Spatial object tracking data
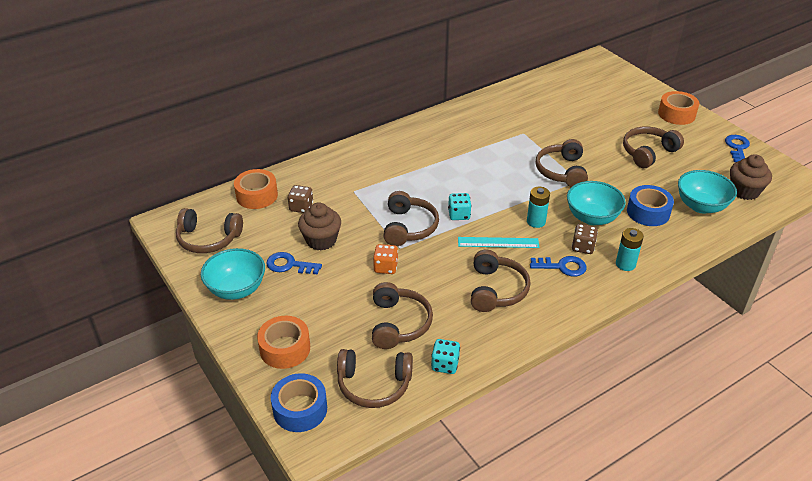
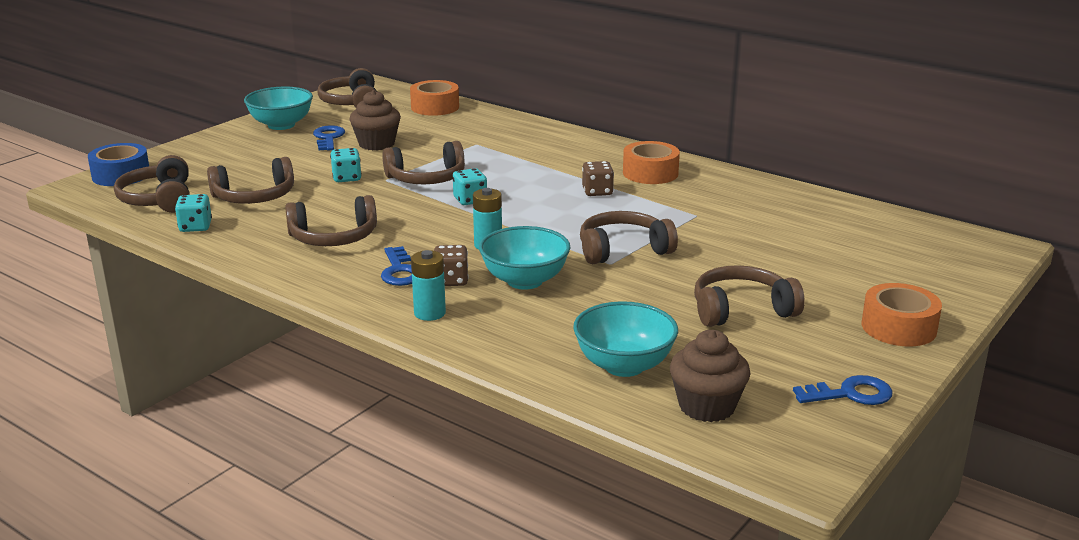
camera: 70 degrees right, 15 degrees down
(285, 348) = (202, 156): orange tape -> orange tape (650, 173)
(301, 207) = (428, 127): brown dice -> brown dice (597, 192)
(385, 267) = (347, 178): orange dice -> turquoise dice
(498, 242) = (428, 228): turquoise ruler -> none
(648, 152) = (741, 310): brown headphones -> brown headphones turned 45 degrees counterclockwise
(648, 212) = (570, 321): blue tape -> none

Directions for this task –
Please state how many lines in the records above hold the word "brown", giving only the number.

Finished task –
2